Task to complete:
The entries below are to be given back exactly, with images excluded.
── Source data
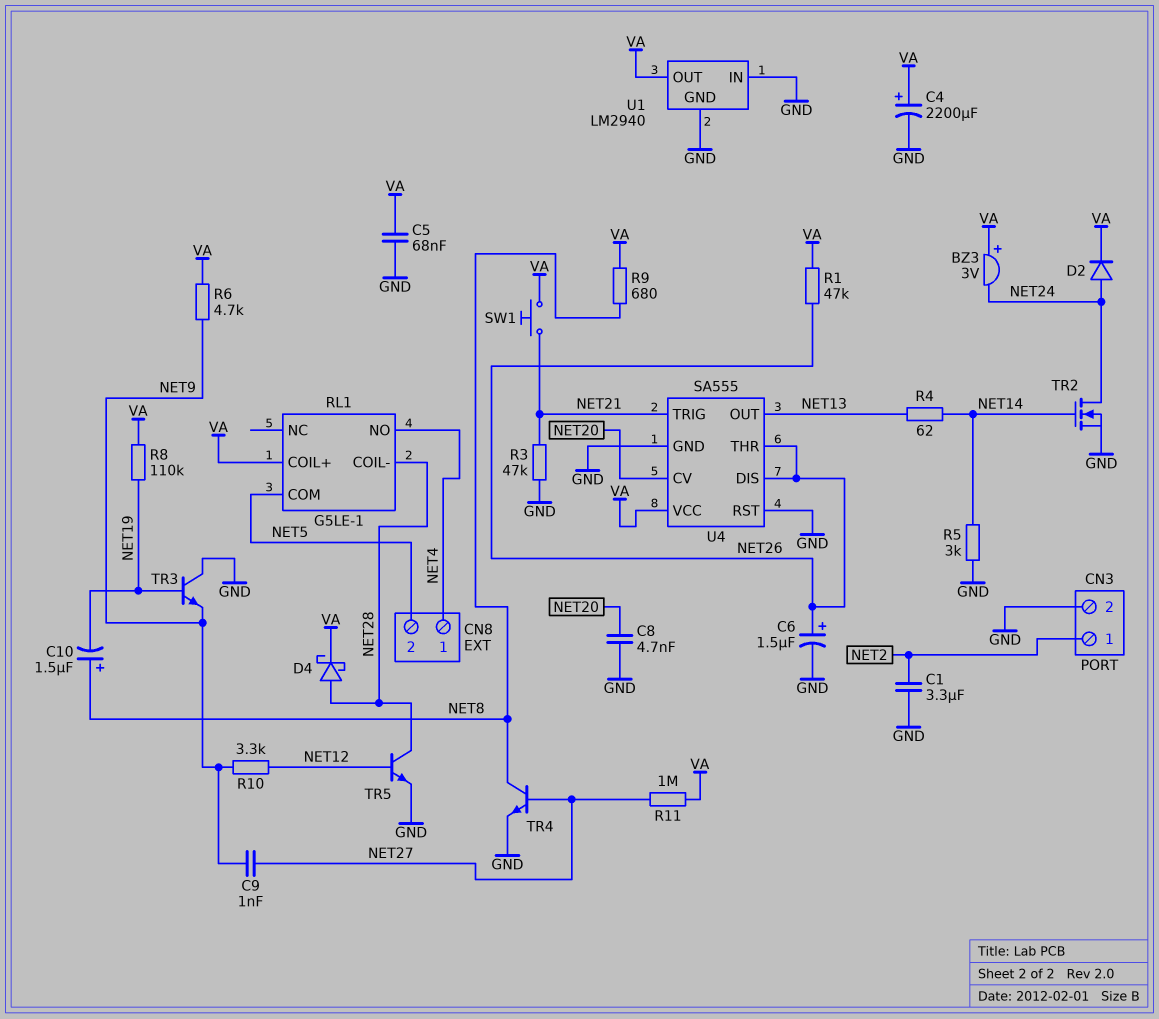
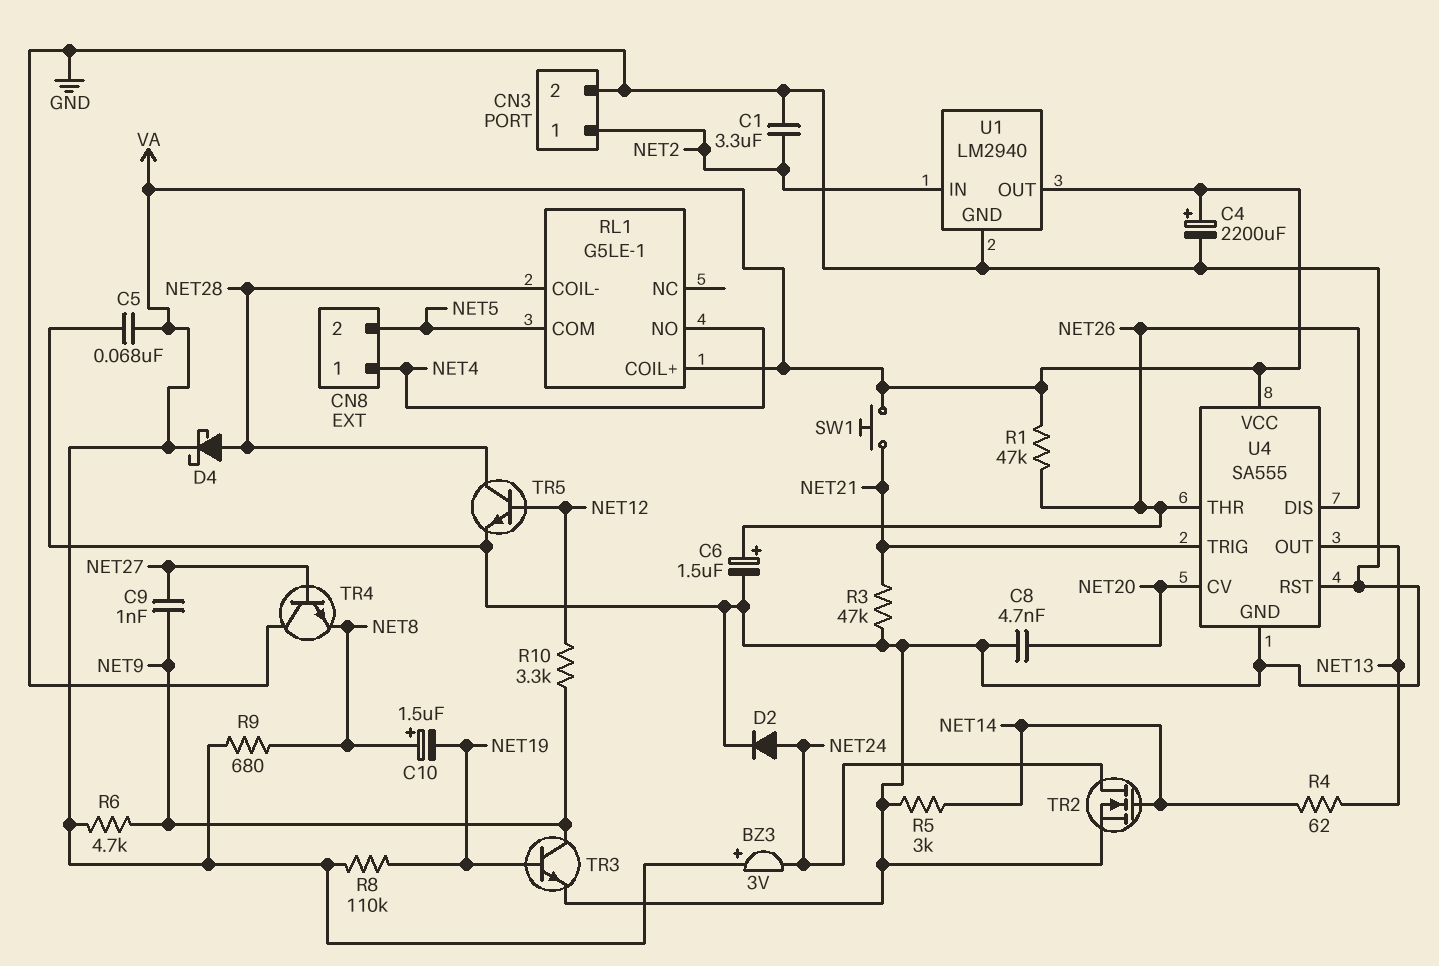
D2: diode (A NET24, K VA) -> diode (A NET24, K GND)
R11: 1M (NET27, VA) -> none
TR3: NPN (B NET19, C GND, E NET9) -> NPN (B NET19, C NET9, E GND)
TR4: NPN (B NET27, C NET8, E GND) -> NPN (B NET27, C GND, E NET8)
U1 pin IN: GND -> NET2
────
Response box:
D2: diode (A NET24, K VA) -> diode (A NET24, K GND)
R11: 1M (NET27, VA) -> none
TR3: NPN (B NET19, C GND, E NET9) -> NPN (B NET19, C NET9, E GND)
TR4: NPN (B NET27, C NET8, E GND) -> NPN (B NET27, C GND, E NET8)
U1 pin IN: GND -> NET2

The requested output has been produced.